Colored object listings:
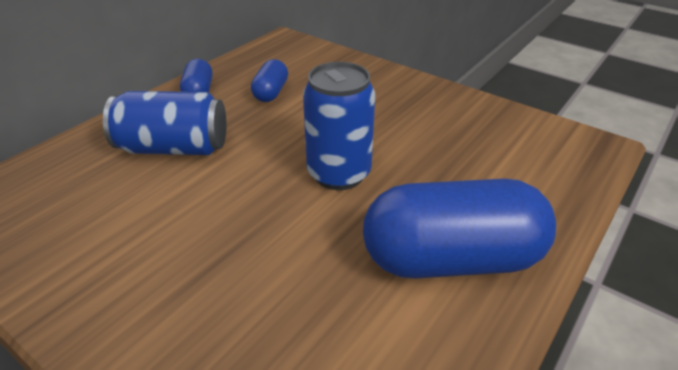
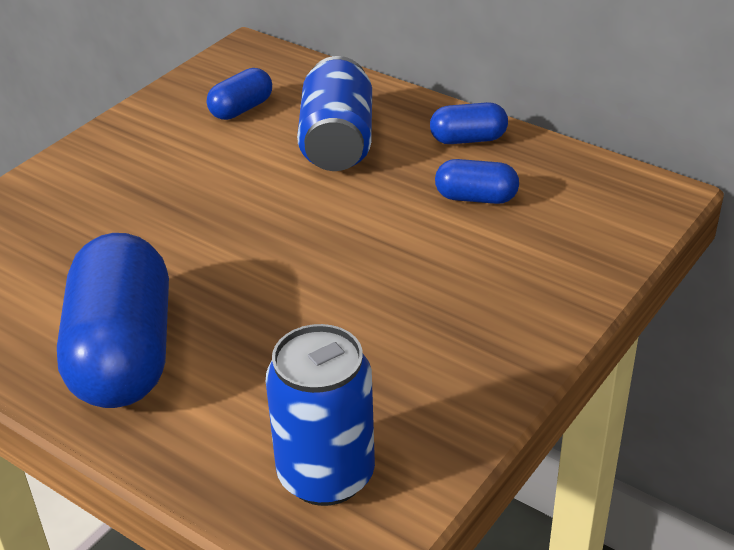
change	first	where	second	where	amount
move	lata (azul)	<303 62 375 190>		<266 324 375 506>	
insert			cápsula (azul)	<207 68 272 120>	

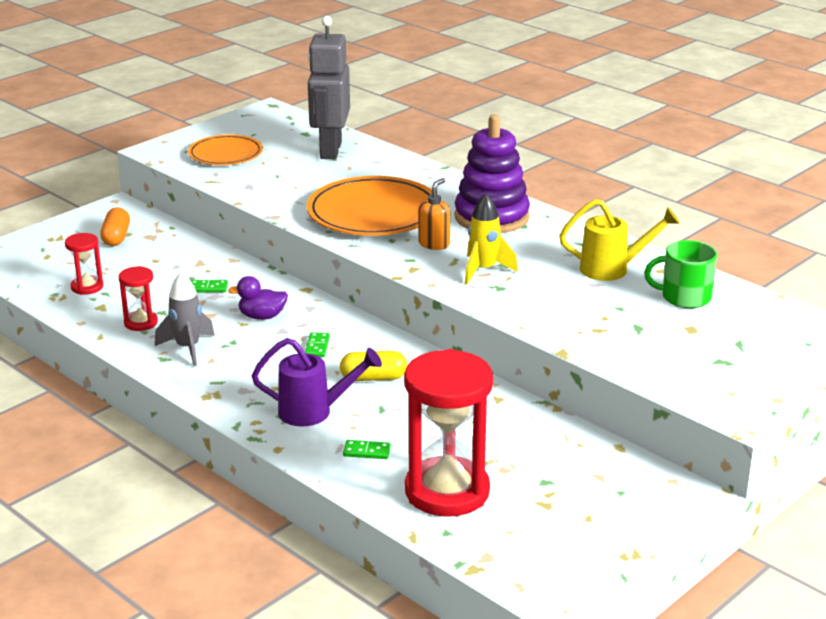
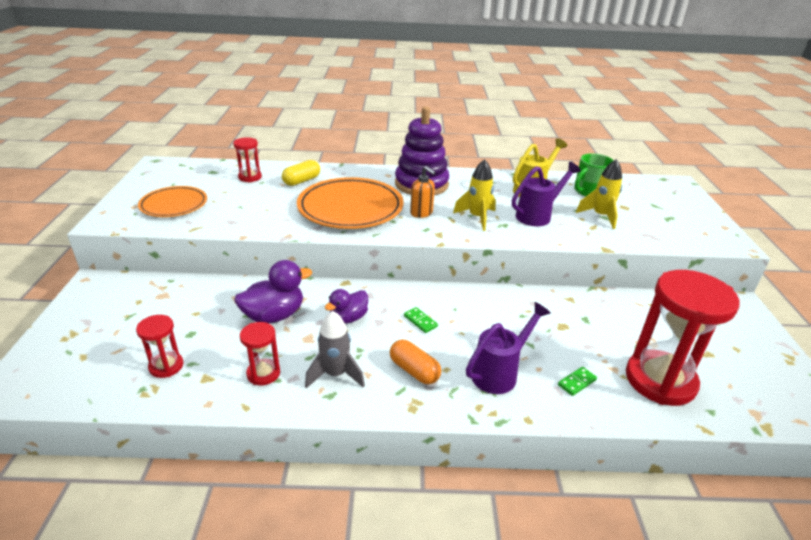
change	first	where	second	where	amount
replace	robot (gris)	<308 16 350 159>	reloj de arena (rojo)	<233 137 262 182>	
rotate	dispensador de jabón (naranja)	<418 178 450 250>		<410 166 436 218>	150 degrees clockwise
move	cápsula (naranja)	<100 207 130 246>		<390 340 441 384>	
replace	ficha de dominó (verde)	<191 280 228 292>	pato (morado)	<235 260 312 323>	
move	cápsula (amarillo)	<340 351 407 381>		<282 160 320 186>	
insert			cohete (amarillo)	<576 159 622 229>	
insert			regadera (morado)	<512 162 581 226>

TASK PROMPT: Output, exactly and without pictures, the lines above that run from the one containing "324 375 506>" through the last line of the entries, inclusive.

SOLUTION FOR THIS PROBLEM:
move	lata (azul)	<303 62 375 190>		<266 324 375 506>	
insert			cápsula (azul)	<207 68 272 120>	

change	first	where	second	where	amount
replace	robot (gris)	<308 16 350 159>	reloj de arena (rojo)	<233 137 262 182>	
rotate	dispensador de jabón (naranja)	<418 178 450 250>		<410 166 436 218>	150 degrees clockwise
move	cápsula (naranja)	<100 207 130 246>		<390 340 441 384>	
replace	ficha de dominó (verde)	<191 280 228 292>	pato (morado)	<235 260 312 323>	
move	cápsula (amarillo)	<340 351 407 381>		<282 160 320 186>	
insert			cohete (amarillo)	<576 159 622 229>	
insert			regadera (morado)	<512 162 581 226>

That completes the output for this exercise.